**WHAT YOU SHOULD DO:** Nothing but the lines from the one containing "golden wine glass (2nd from left)" through the one containing "golden rolling pin (1st from left)", both included, should be given again, each exactly as written below.

┌────────

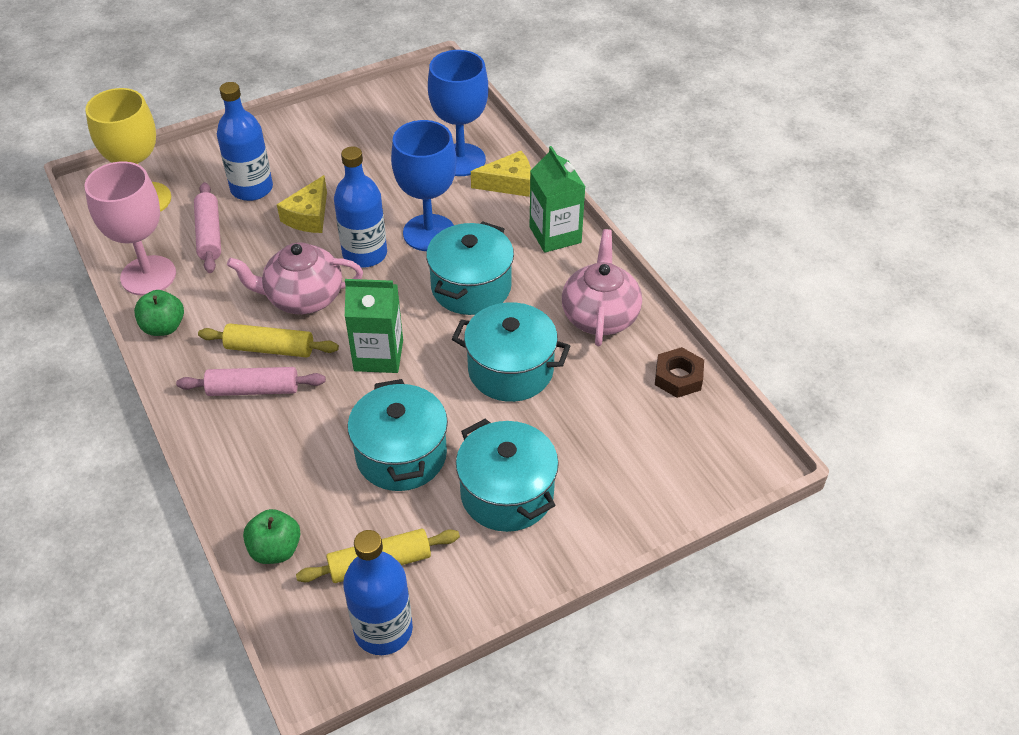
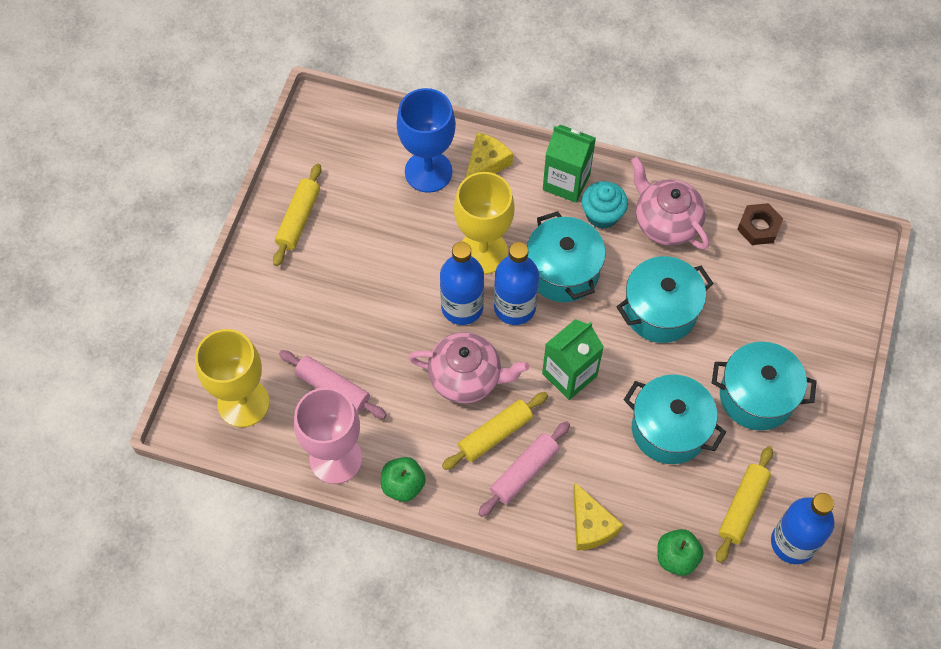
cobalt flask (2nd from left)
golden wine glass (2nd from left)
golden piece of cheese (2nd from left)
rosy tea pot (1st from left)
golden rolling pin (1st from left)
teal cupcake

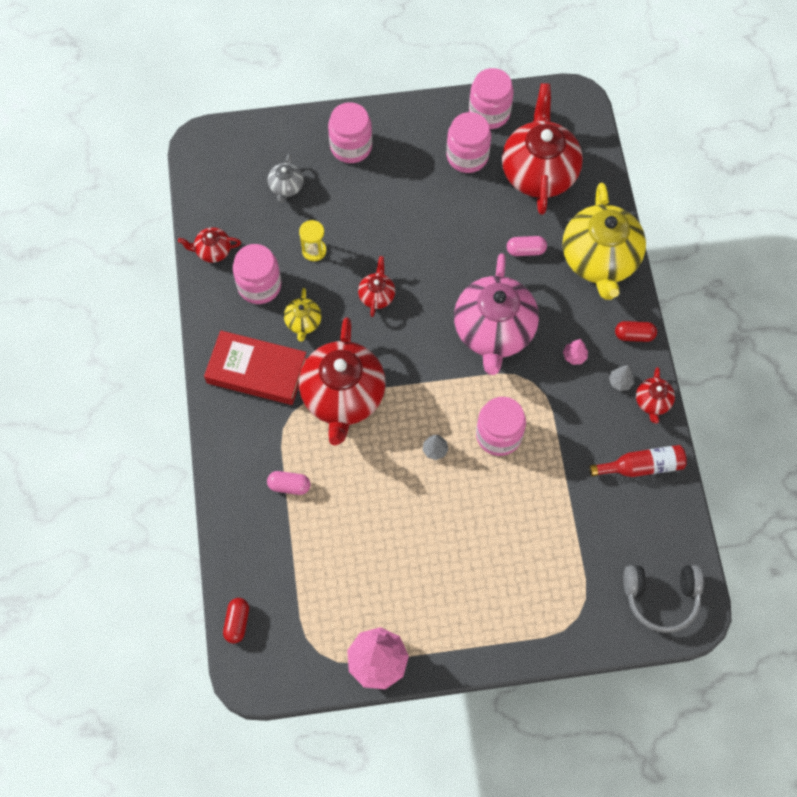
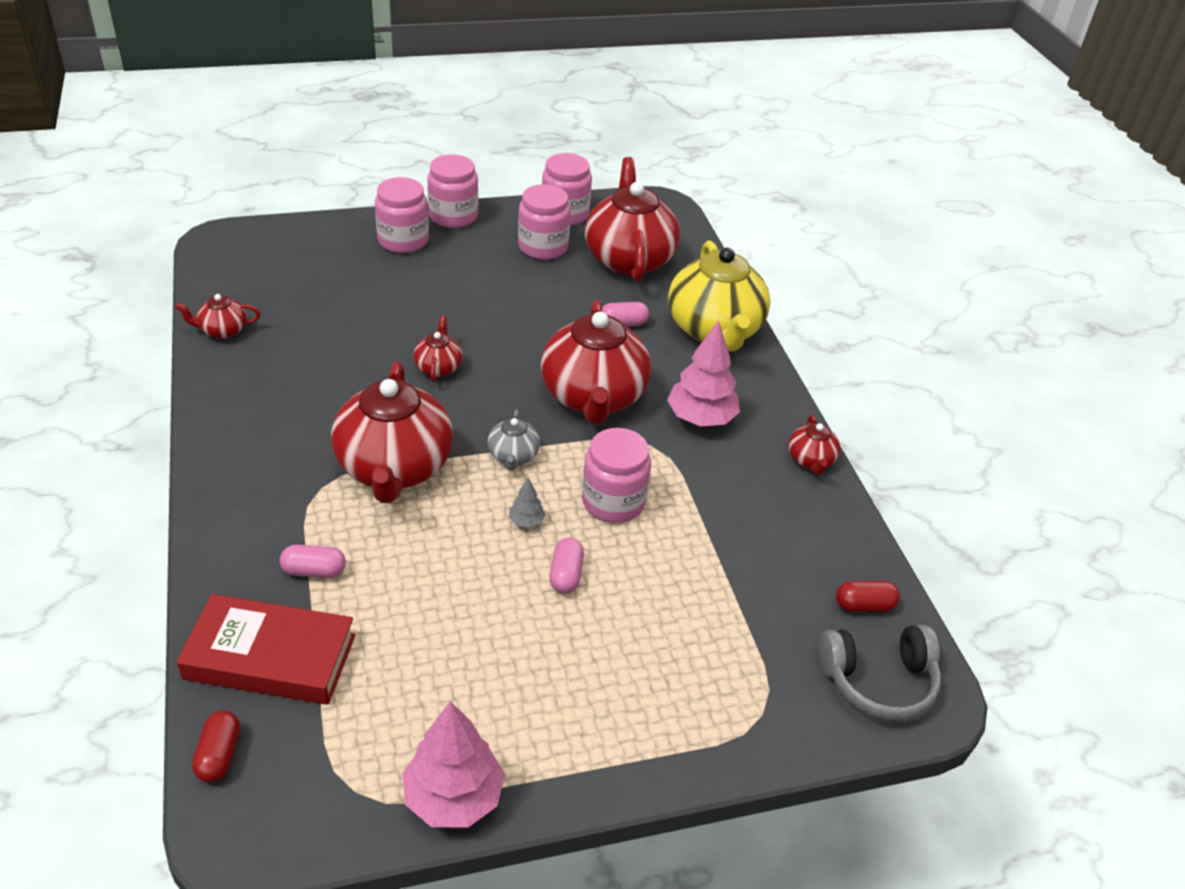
grey tea pot
golden sandglass
rosy jar (2nd from left)
red tea pot (4th from left)
golden tea pot (1st from left in the first image)
red capsule (2nd from left)
red hardcover
rosy tree (2nd from left)
grey tree (2nd from left in the first image)
red flask
rosy capsule (2nd from left)

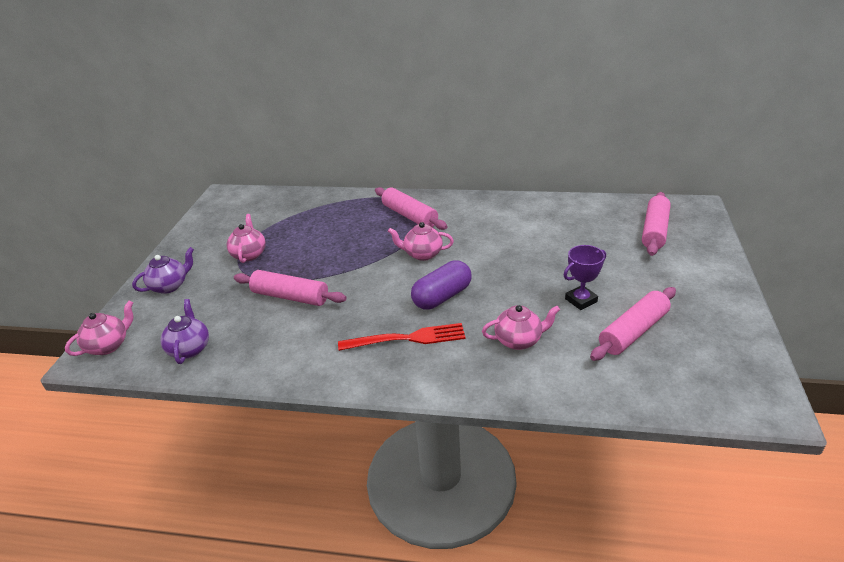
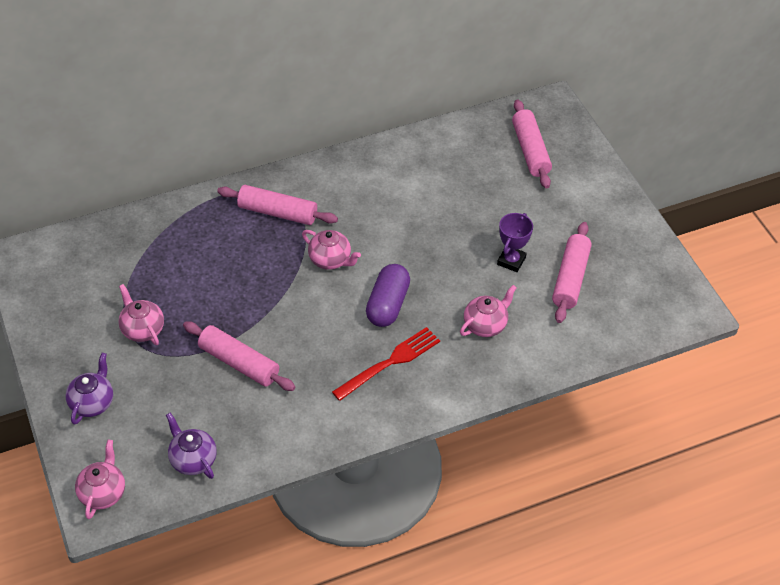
rosy tea pot (3rd from left)
rosy rolling pin (1st from left)

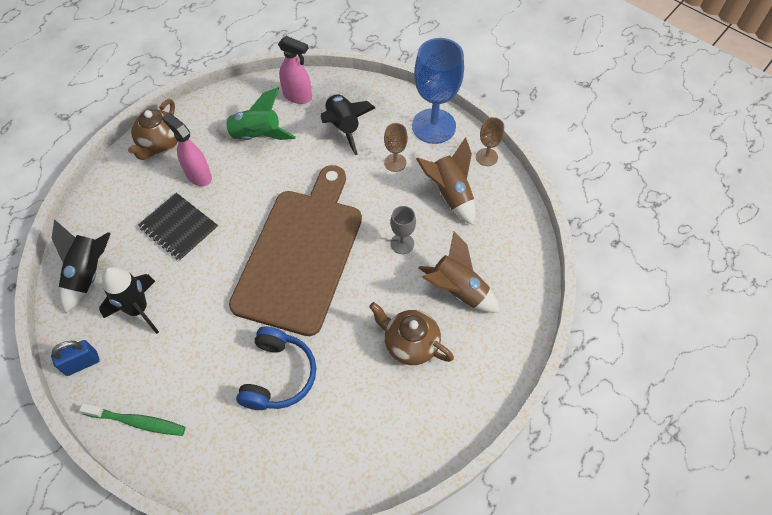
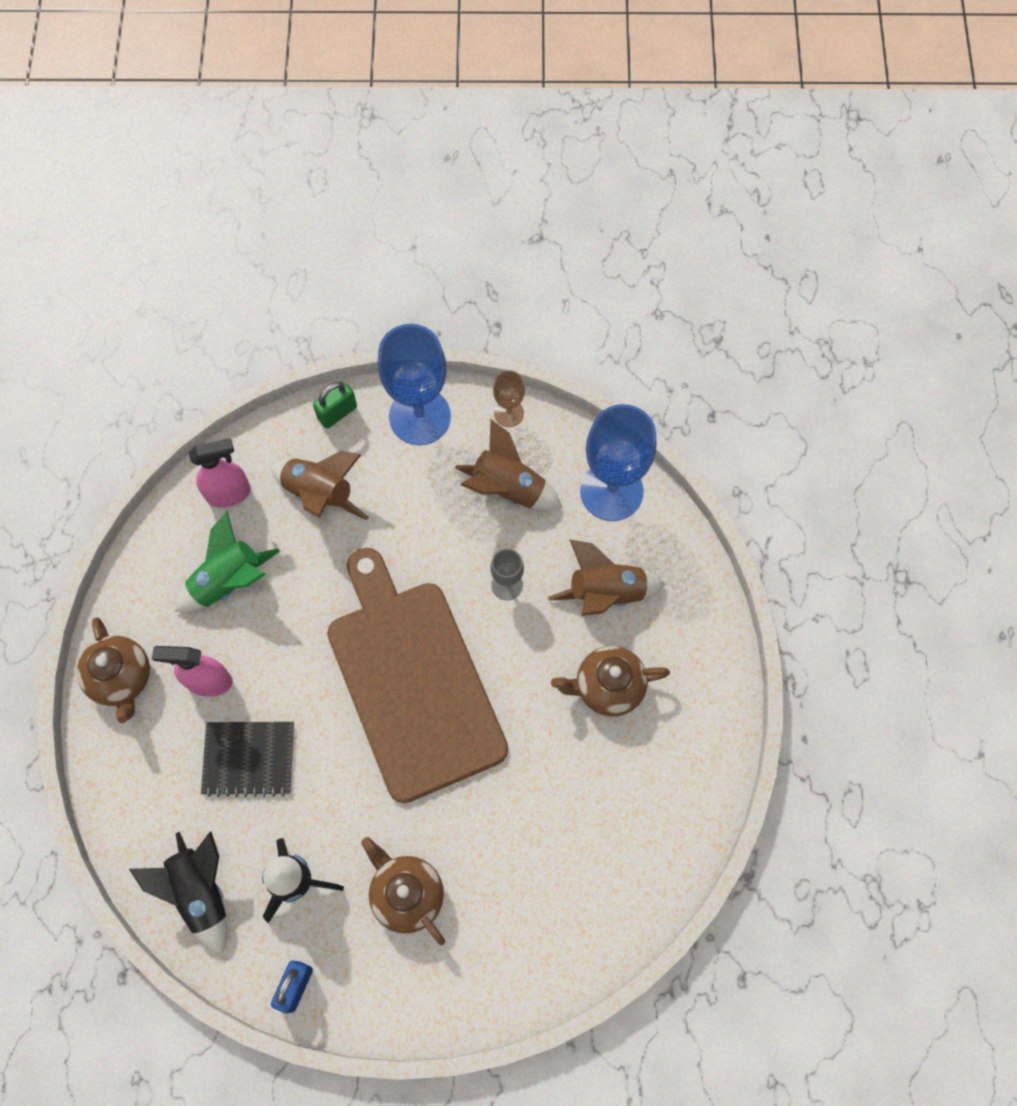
brown toy rocket (1st from left)
brown wine glass (1st from left in the first image)
cobalt headset
emerald tooth brush
emerald small lock
cobalt wine glass (2nd from left)
brown tea pot (2nd from left)

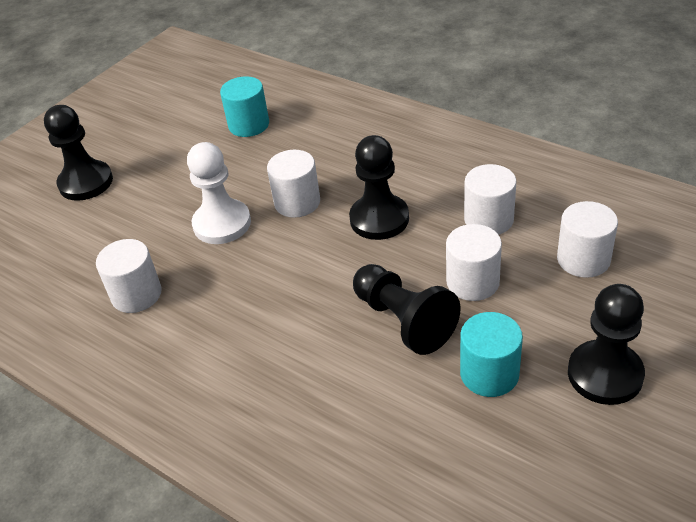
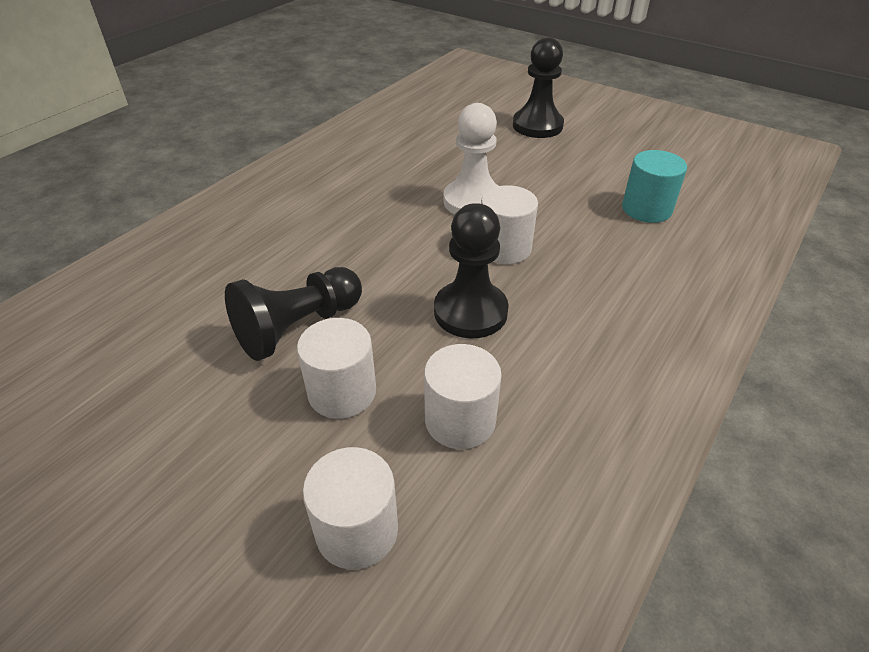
white cylinder shape (1st from left in the first image)
ebony game pawn (4th from left in the first image)
teal cylinder shape (2nd from left in the first image)

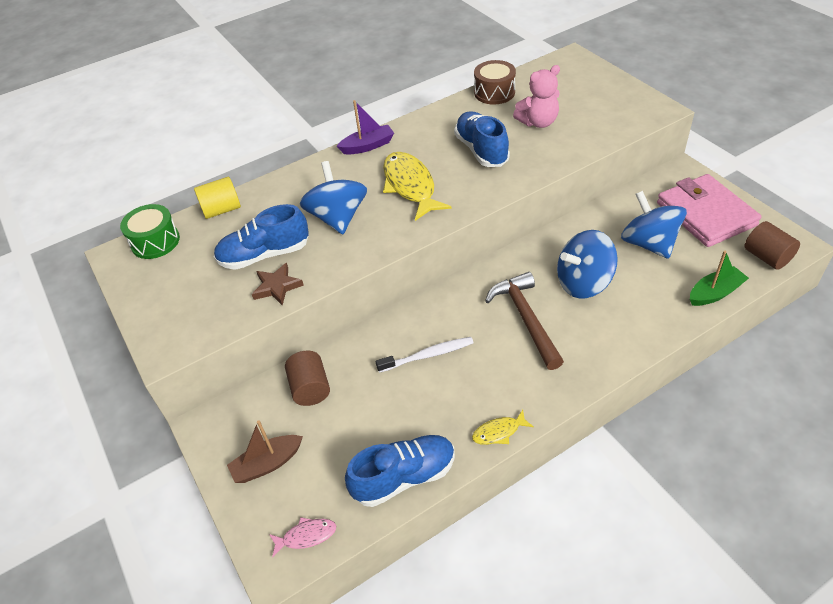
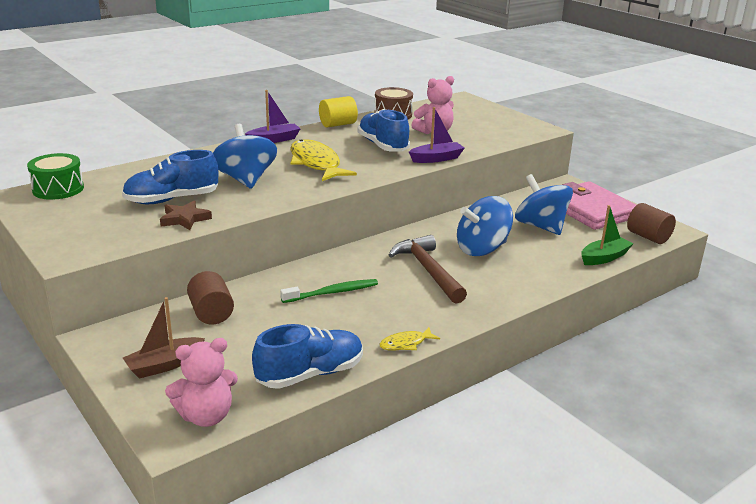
golden cylinder shape
emerald tooth brush
rosy teddy (1st from left)
purple sailboat (2nd from left)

└────────

**ANSWER AREA:**
golden wine glass (2nd from left)
golden piece of cheese (2nd from left)
rosy tea pot (1st from left)
golden rolling pin (1st from left)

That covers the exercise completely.